___ RECORDED INFORMATION

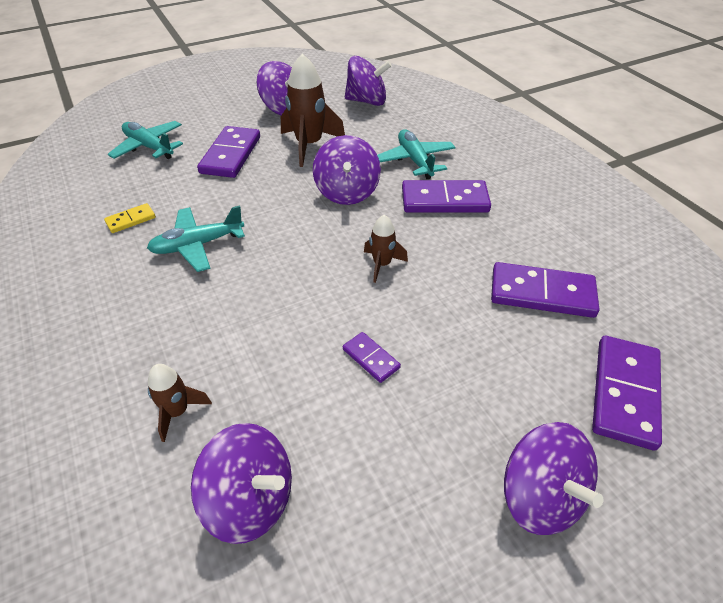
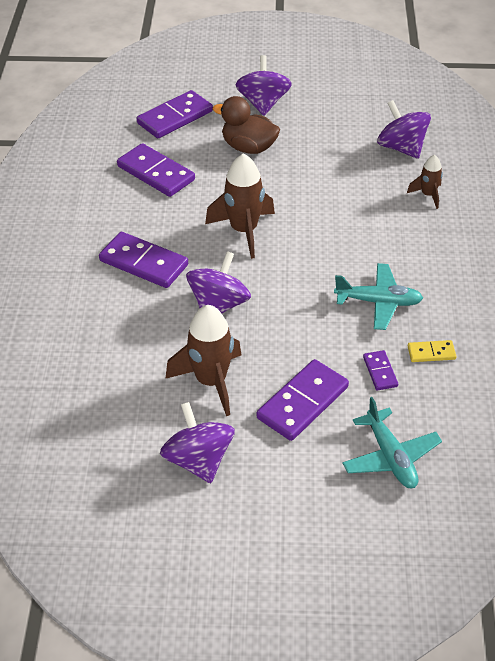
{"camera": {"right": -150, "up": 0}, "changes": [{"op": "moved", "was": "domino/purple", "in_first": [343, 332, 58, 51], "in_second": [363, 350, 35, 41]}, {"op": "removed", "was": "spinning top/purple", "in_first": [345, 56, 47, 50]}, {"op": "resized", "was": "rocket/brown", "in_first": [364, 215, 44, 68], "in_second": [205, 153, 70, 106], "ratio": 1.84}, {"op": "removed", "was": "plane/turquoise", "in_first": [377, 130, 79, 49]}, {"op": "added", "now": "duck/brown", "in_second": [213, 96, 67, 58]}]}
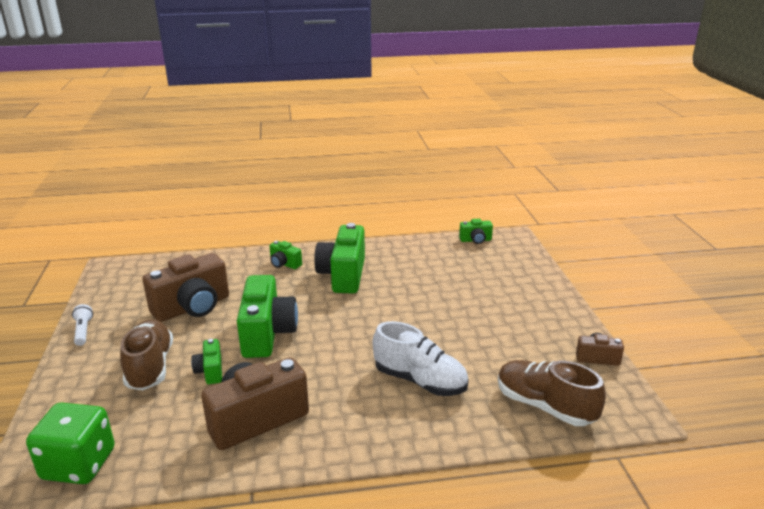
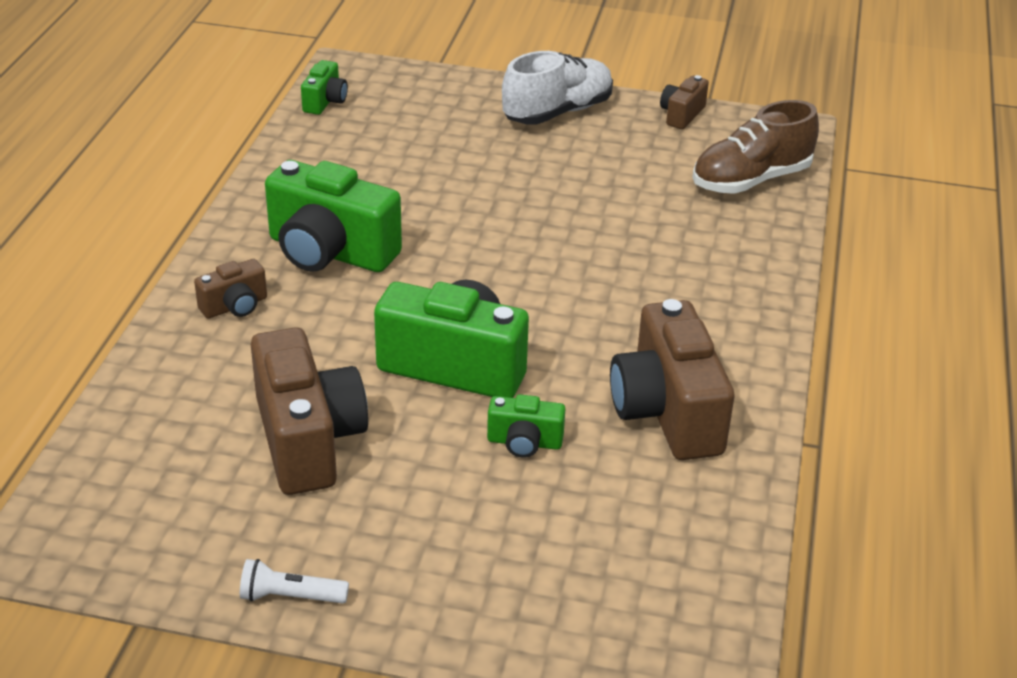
{"camera": {"right": -70, "up": 10}, "changes": [{"op": "removed", "was": "dice/green", "in_first": [26, 403, 89, 81]}, {"op": "removed", "was": "shoe/brown", "in_first": [120, 319, 53, 71]}, {"op": "recoloured", "was": "camera/green", "now": "camera/brown", "in_first": [270, 241, 32, 28], "in_second": [194, 259, 73, 60]}, {"op": "moved", "was": "shoe/white", "in_first": [372, 321, 97, 75], "in_second": [502, 51, 111, 74]}]}
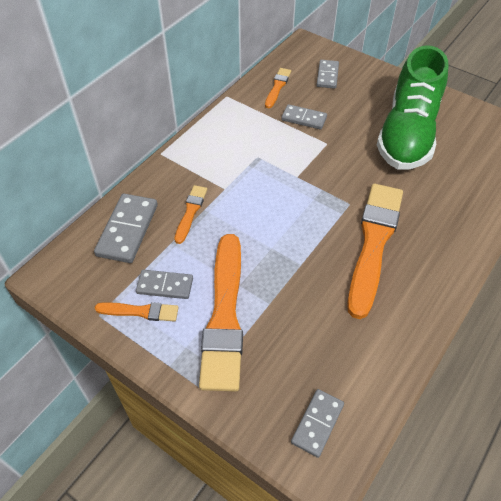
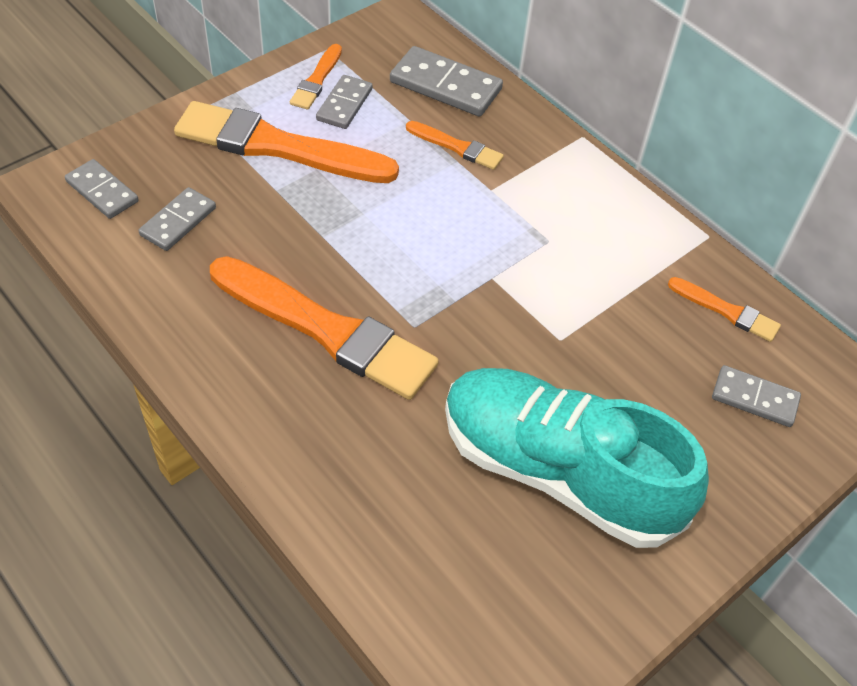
{"camera": {"right": 100, "up": 0}, "changes": [{"op": "moved", "was": "domino/grey", "in_first": [281, 104, 46, 26], "in_second": [139, 187, 77, 64]}, {"op": "recoloured", "was": "shoe/green", "now": "shoe/turquoise", "in_first": [377, 45, 71, 125], "in_second": [445, 368, 264, 180]}]}
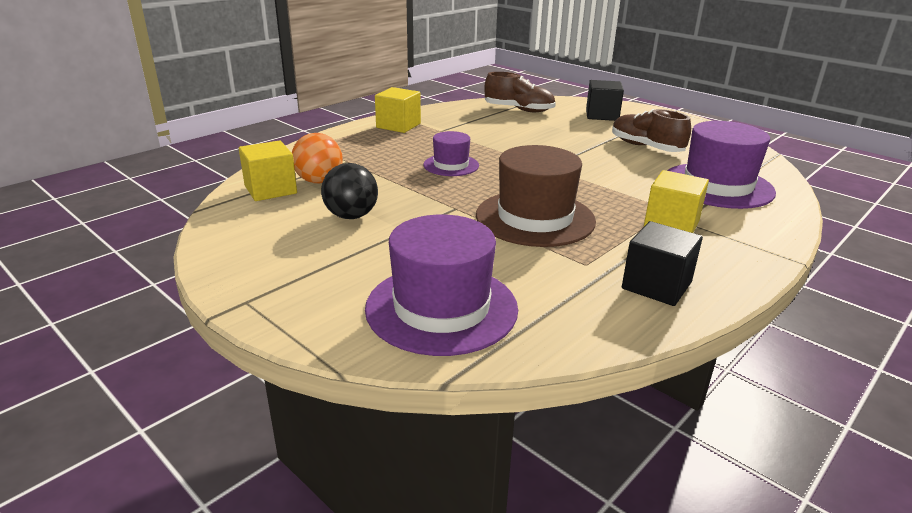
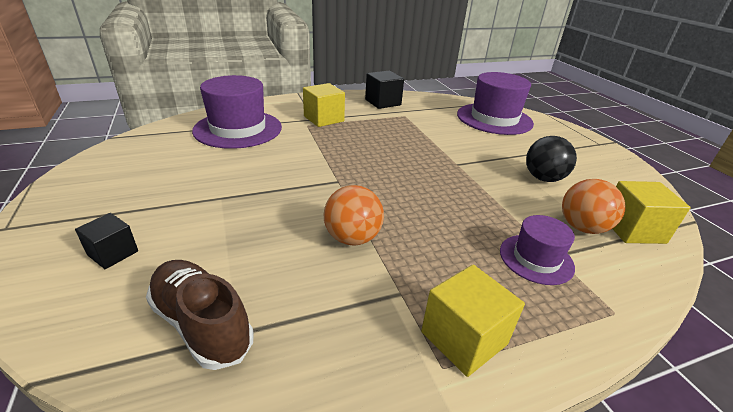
{"camera": {"right": -155, "up": 5}, "changes": [{"op": "moved", "was": "hat/purple", "in_first": [423, 131, 56, 45], "in_second": [500, 215, 75, 70]}, {"op": "removed", "was": "hat/brown", "in_first": [476, 145, 120, 102]}, {"op": "resized", "was": "cube/black", "in_first": [586, 80, 38, 41], "in_second": [75, 213, 63, 56], "ratio": 0.64}, {"op": "removed", "was": "shoe/brown", "in_first": [612, 109, 79, 43]}, {"op": "added", "now": "ball/orange", "in_second": [324, 185, 60, 61]}]}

______

• **WORK TO COMPLETE**: Transcribe the data completely. No pictures should appear in the transcription.

• **WRITTEN REPLY**:
{"camera": {"right": -150, "up": 0}, "changes": [{"op": "moved", "was": "domino/purple", "in_first": [343, 332, 58, 51], "in_second": [363, 350, 35, 41]}, {"op": "removed", "was": "spinning top/purple", "in_first": [345, 56, 47, 50]}, {"op": "resized", "was": "rocket/brown", "in_first": [364, 215, 44, 68], "in_second": [205, 153, 70, 106], "ratio": 1.84}, {"op": "removed", "was": "plane/turquoise", "in_first": [377, 130, 79, 49]}, {"op": "added", "now": "duck/brown", "in_second": [213, 96, 67, 58]}]}
{"camera": {"right": -70, "up": 10}, "changes": [{"op": "removed", "was": "dice/green", "in_first": [26, 403, 89, 81]}, {"op": "removed", "was": "shoe/brown", "in_first": [120, 319, 53, 71]}, {"op": "recoloured", "was": "camera/green", "now": "camera/brown", "in_first": [270, 241, 32, 28], "in_second": [194, 259, 73, 60]}, {"op": "moved", "was": "shoe/white", "in_first": [372, 321, 97, 75], "in_second": [502, 51, 111, 74]}]}
{"camera": {"right": 100, "up": 0}, "changes": [{"op": "moved", "was": "domino/grey", "in_first": [281, 104, 46, 26], "in_second": [139, 187, 77, 64]}, {"op": "recoloured", "was": "shoe/green", "now": "shoe/turquoise", "in_first": [377, 45, 71, 125], "in_second": [445, 368, 264, 180]}]}
{"camera": {"right": -155, "up": 5}, "changes": [{"op": "moved", "was": "hat/purple", "in_first": [423, 131, 56, 45], "in_second": [500, 215, 75, 70]}, {"op": "removed", "was": "hat/brown", "in_first": [476, 145, 120, 102]}, {"op": "resized", "was": "cube/black", "in_first": [586, 80, 38, 41], "in_second": [75, 213, 63, 56], "ratio": 0.64}, {"op": "removed", "was": "shoe/brown", "in_first": [612, 109, 79, 43]}, {"op": "added", "now": "ball/orange", "in_second": [324, 185, 60, 61]}]}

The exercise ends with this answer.